┌──
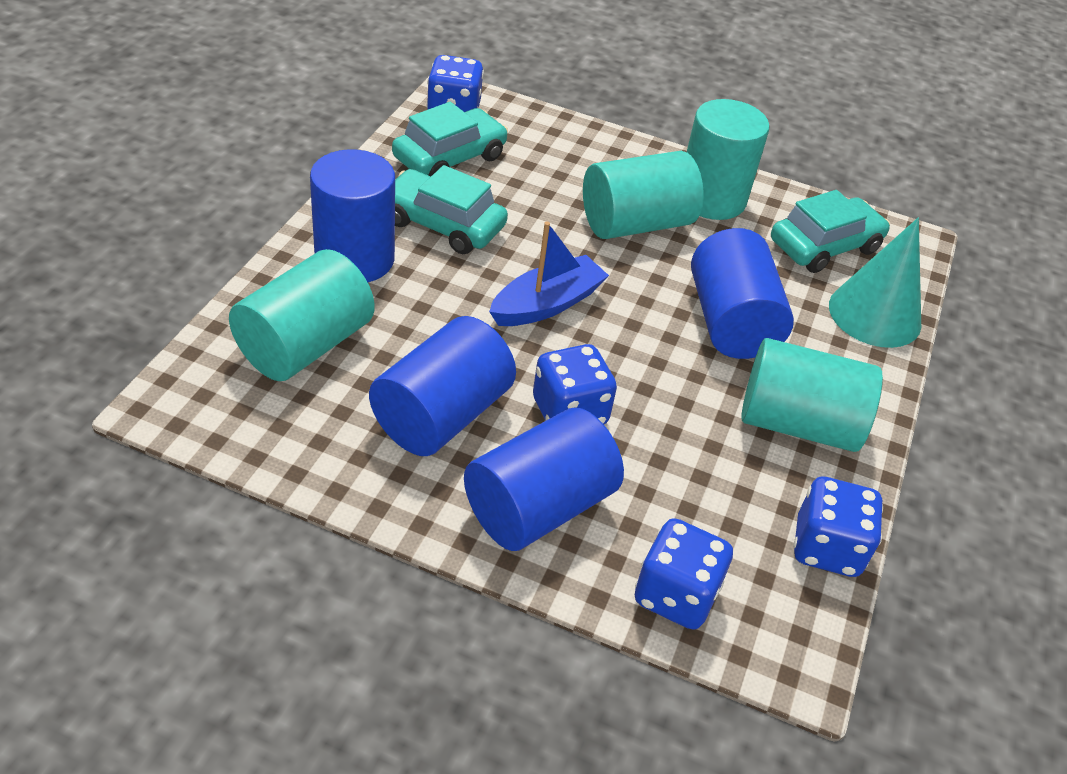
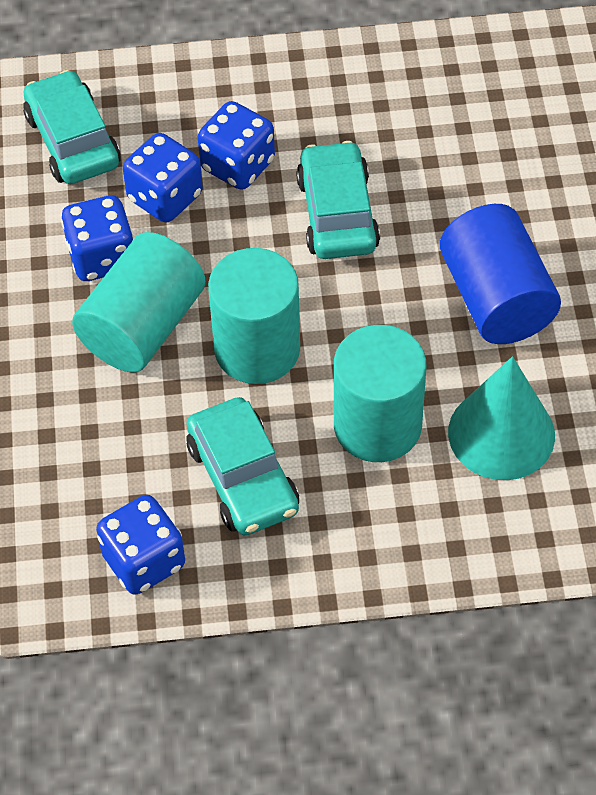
blue boat: 1 -> 0
blue cylinder: 4 -> 1
turquoise cylinder: 4 -> 3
└──
#### [What you are asked to do]
Reproduce the full listing verbatim so that only the pictures are missing.

#### [Output of the exercise]
blue boat: 1 -> 0
blue cylinder: 4 -> 1
turquoise cylinder: 4 -> 3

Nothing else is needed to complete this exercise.